[[ INPUT RECORDS open ]]
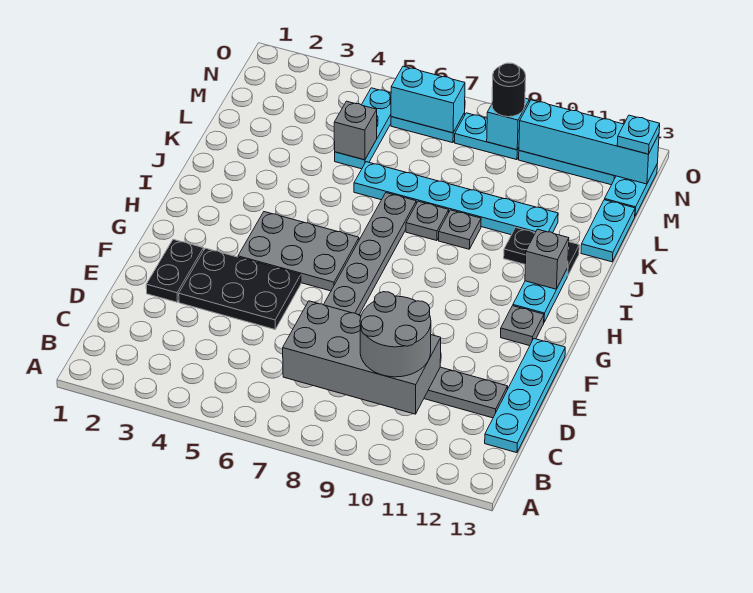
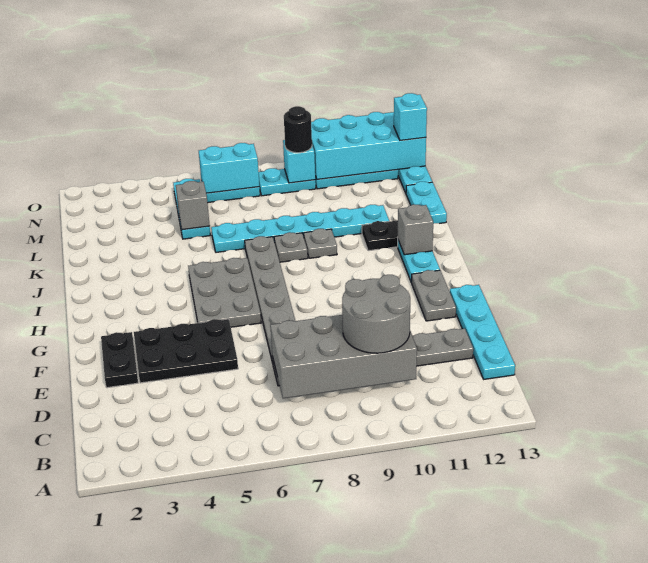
grey plate G4:H6 level 1 -> grey plate G5:I6 level 1
grey plate G12 level 1 -> grey plate F12:G12 level 1
cyan brick N10:N13 level 2 -> cyan brick N10:O13 level 2
cyan plate N13 level 3 -> cyan brick N13 level 3

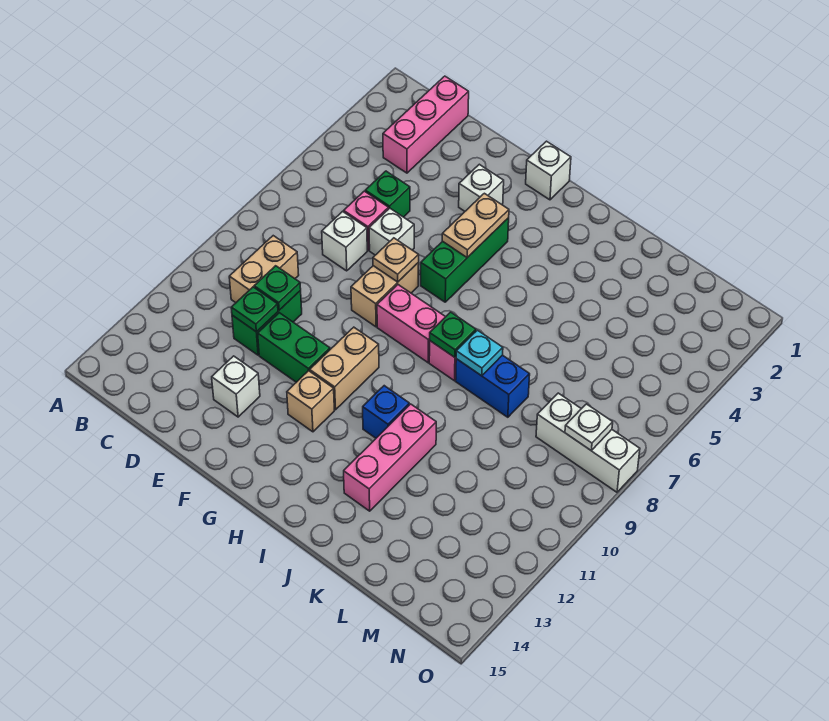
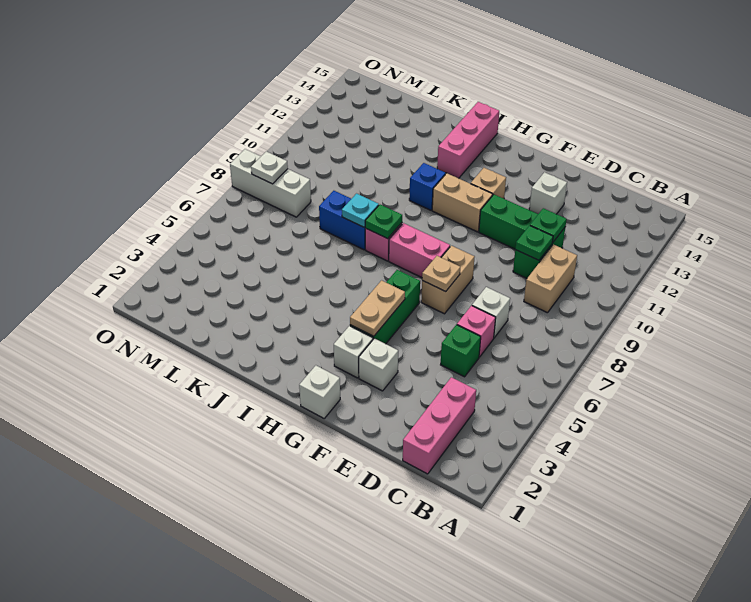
white brick E6 level 1 -> white brick G3 level 1
tan brick G10:G11 level 1 -> tan brick G11:H11 level 1
pink brick J11:J13 level 1 -> pink brick I13:I15 level 1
[[ INPUT RECORDS closed ]]
### WHAT THE TASK REQUIRES
Copy, exactly as written, the lines above, beginning with the one that contains "white brick E6" and ending with the last.

### TASK RESPONSE
white brick E6 level 1 -> white brick G3 level 1
tan brick G10:G11 level 1 -> tan brick G11:H11 level 1
pink brick J11:J13 level 1 -> pink brick I13:I15 level 1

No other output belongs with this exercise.